====== DATA EXCERPTS ======

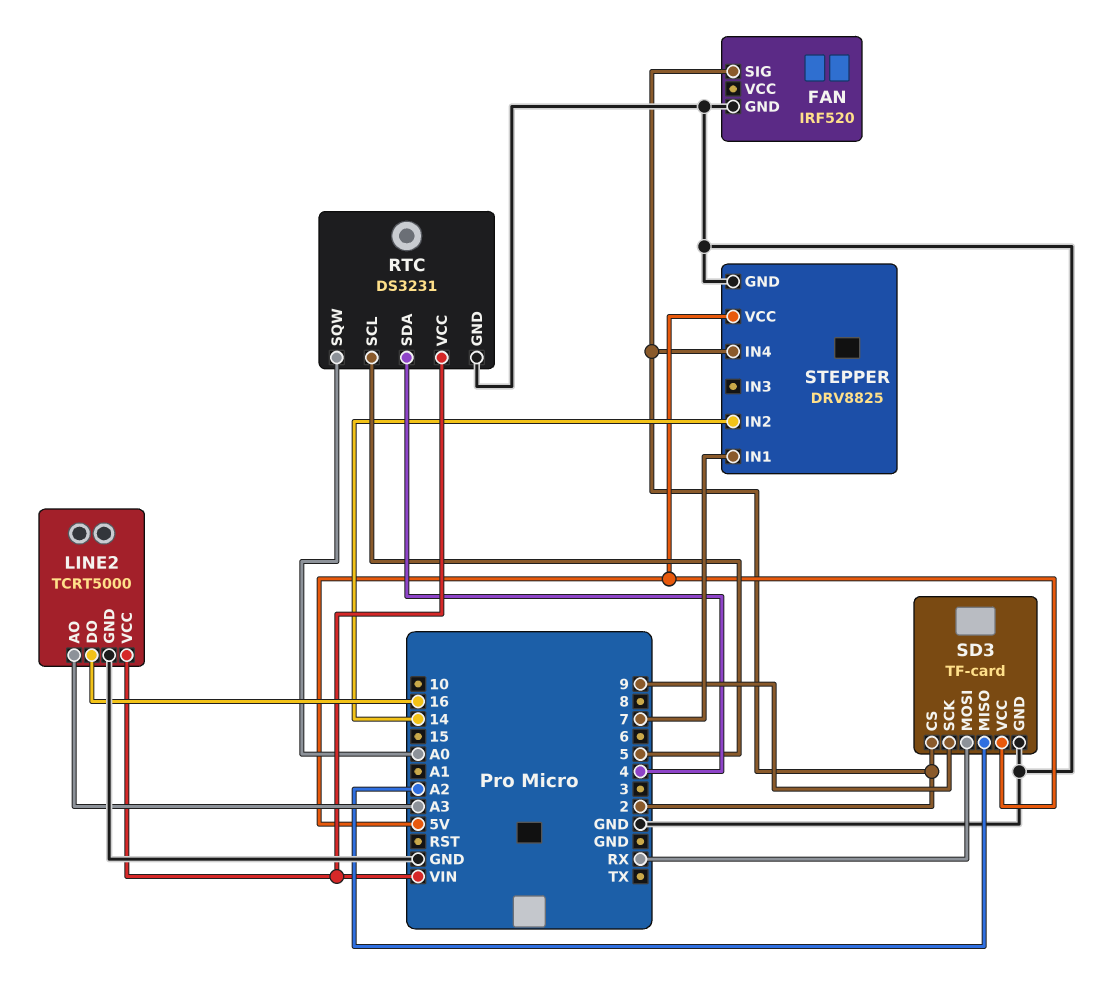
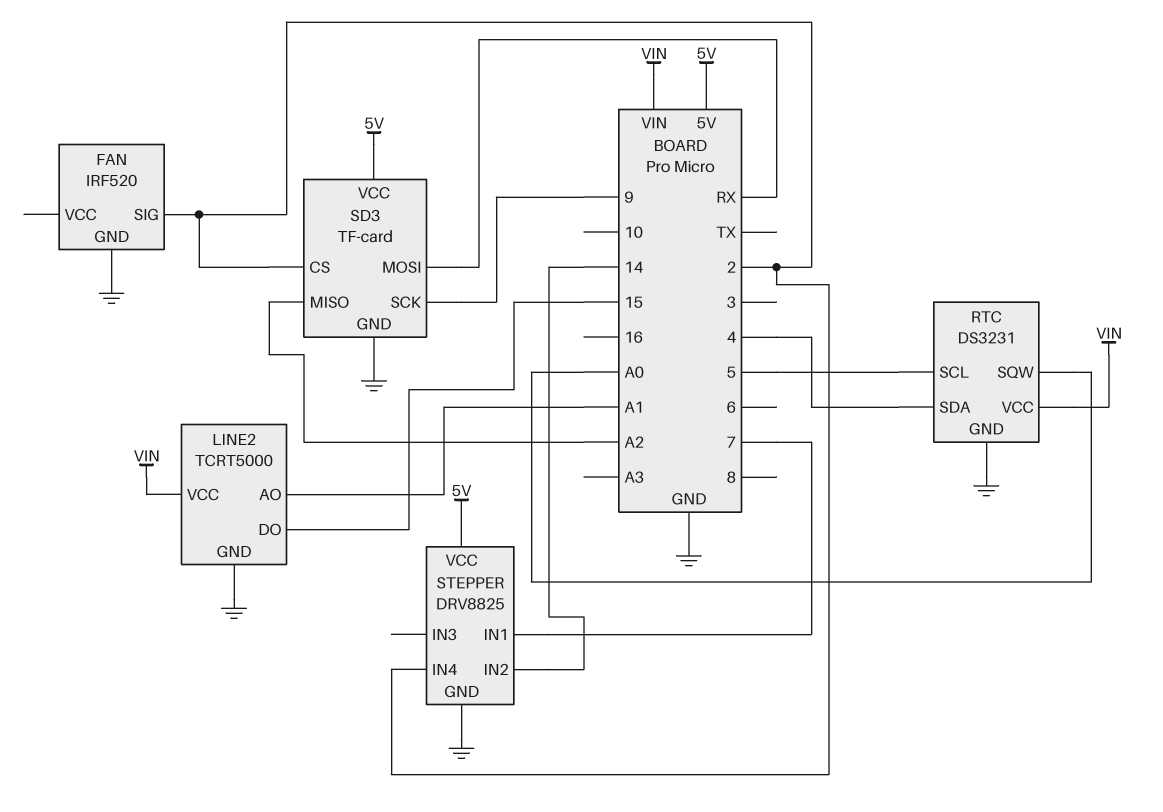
LINE2 pin AO: A3 -> A1
LINE2 pin DO: 16 -> 15

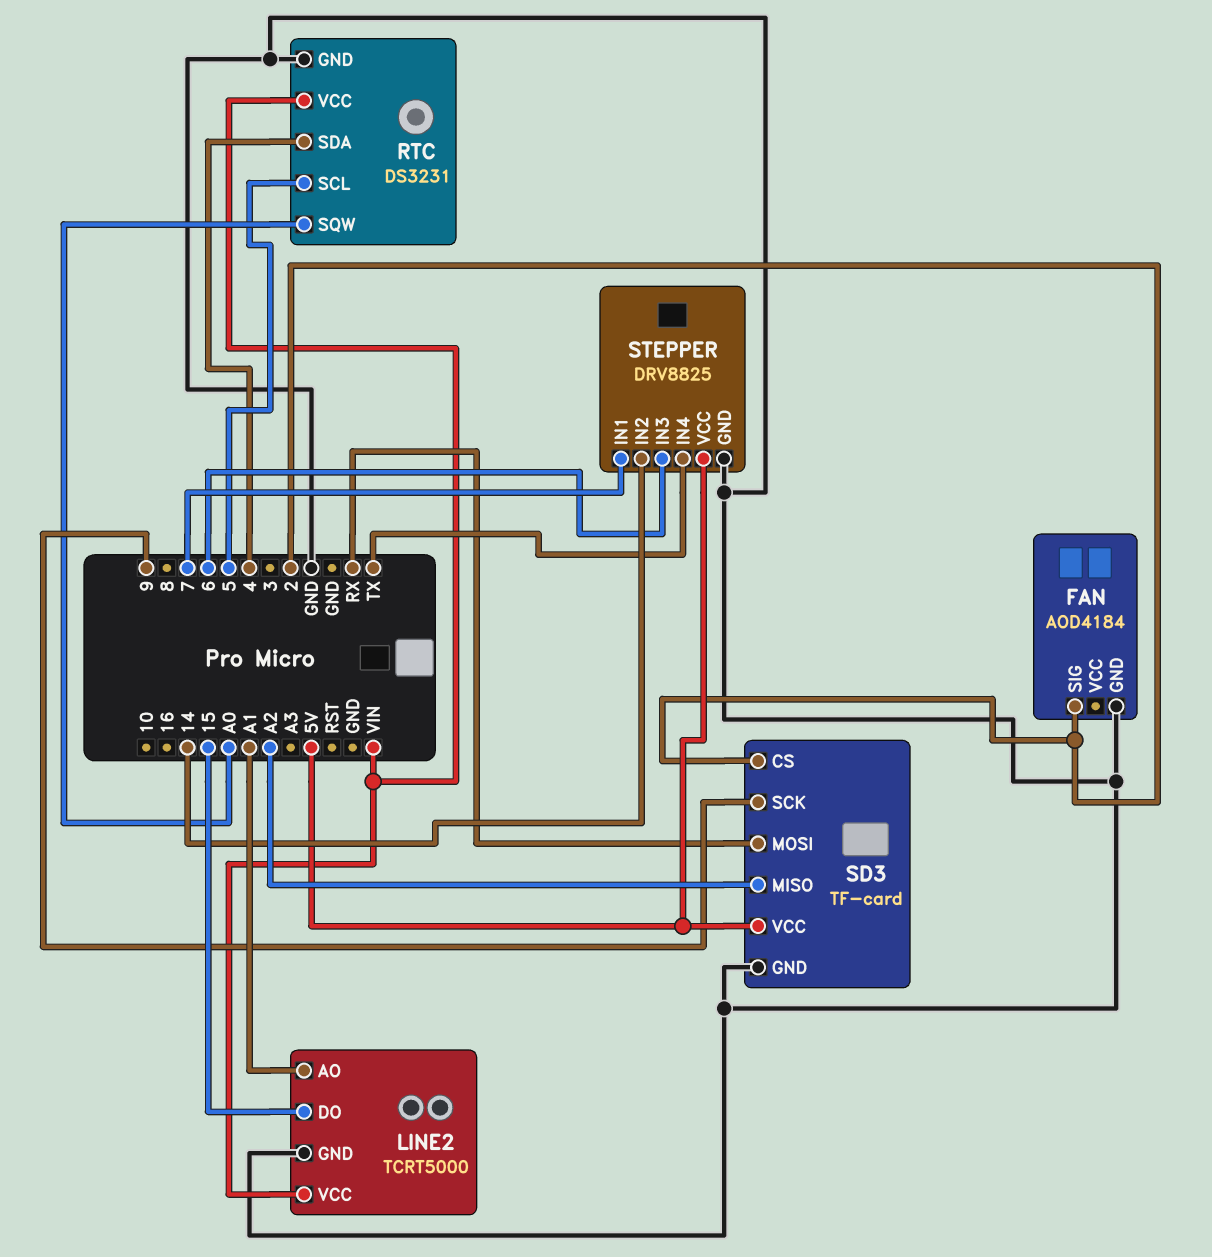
FAN: IRF520 -> AOD4184
STEPPER pin IN3: none -> 6
STEPPER pin IN4: 2 -> TX

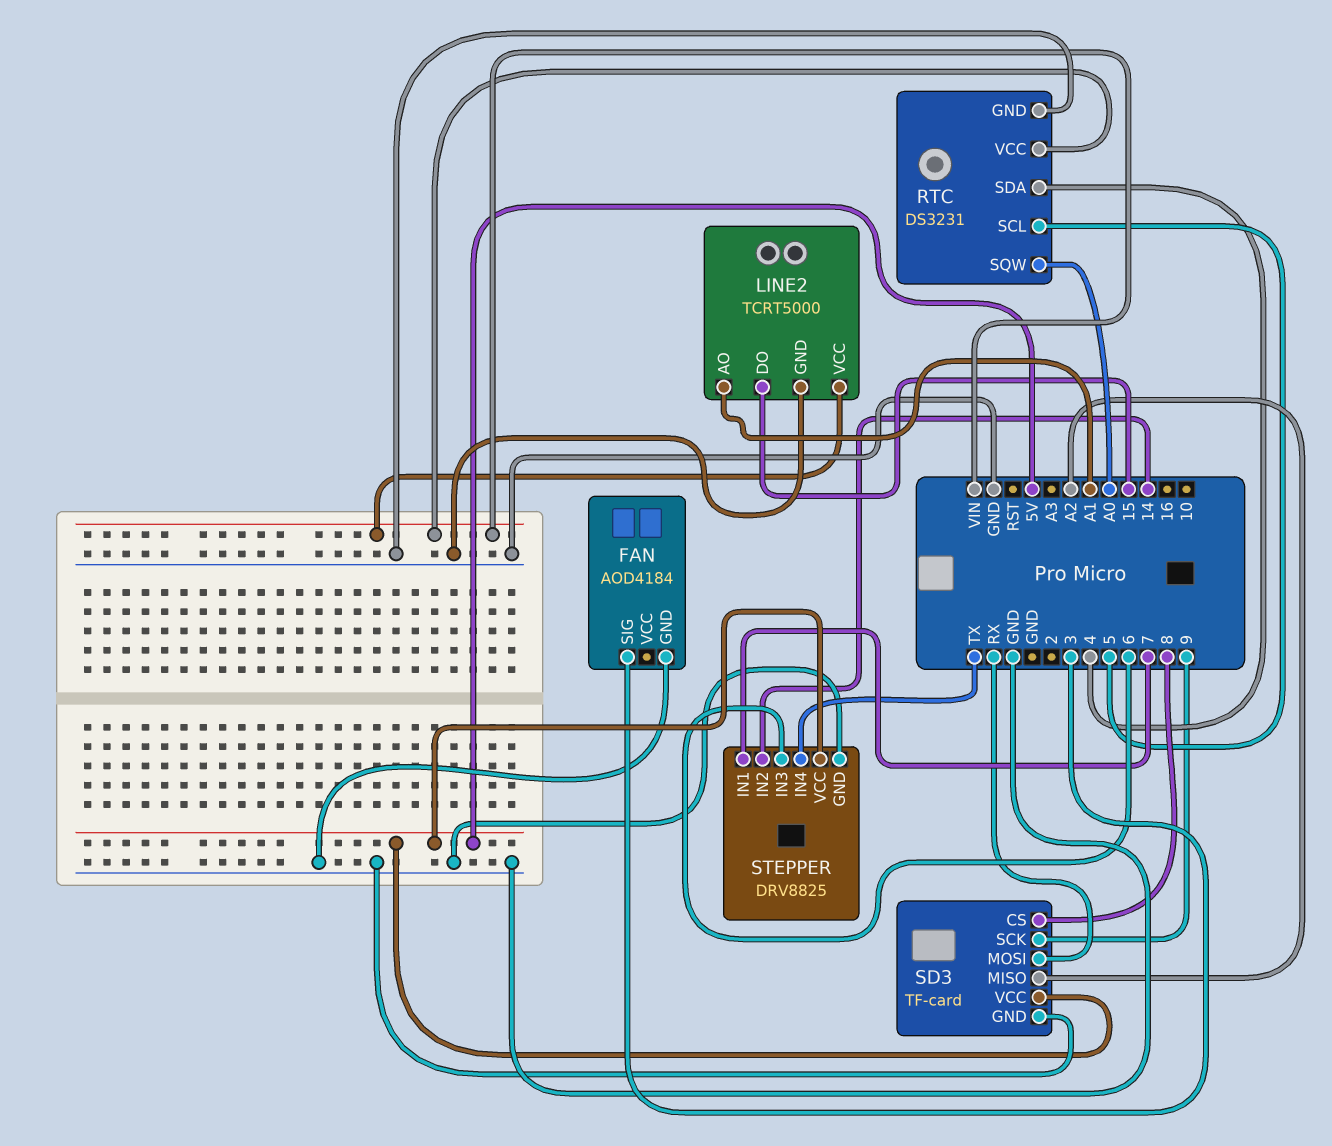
FAN pin SIG: 2 -> 3
SD3 pin CS: 2 -> 8

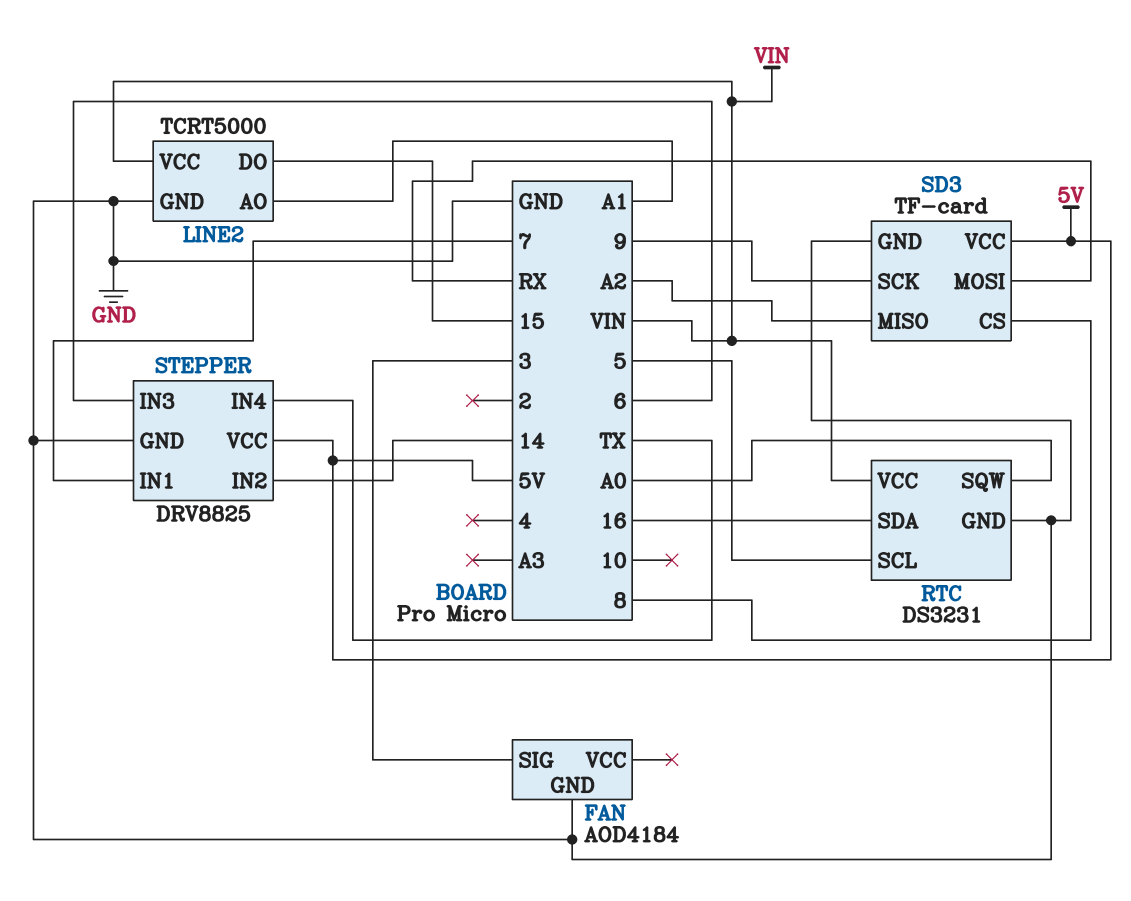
RTC pin SDA: 4 -> 16

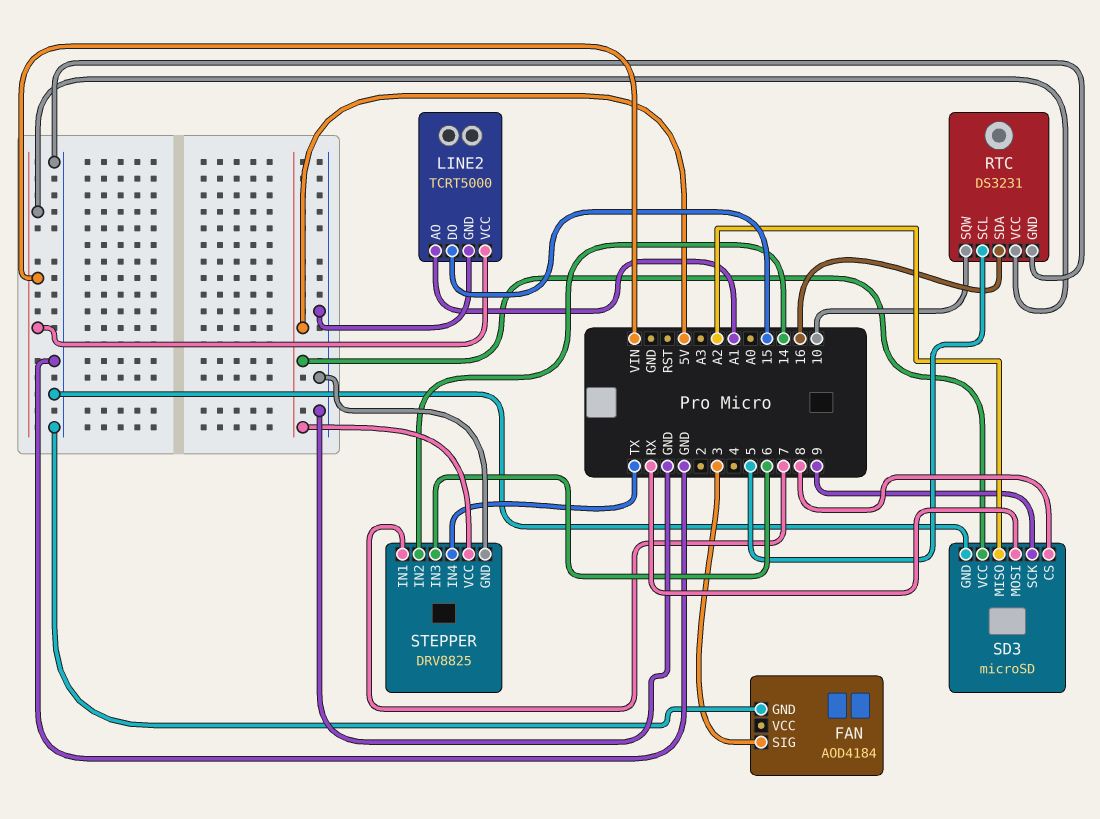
RTC pin SQW: A0 -> 10
SD3: TF-card -> microSD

======

• EXERCISE AIM
Everything above should be given again exactly, apart from the pictures.

• WRITTEN REPLY
LINE2 pin AO: A3 -> A1
LINE2 pin DO: 16 -> 15

FAN: IRF520 -> AOD4184
STEPPER pin IN3: none -> 6
STEPPER pin IN4: 2 -> TX

FAN pin SIG: 2 -> 3
SD3 pin CS: 2 -> 8

RTC pin SDA: 4 -> 16

RTC pin SQW: A0 -> 10
SD3: TF-card -> microSD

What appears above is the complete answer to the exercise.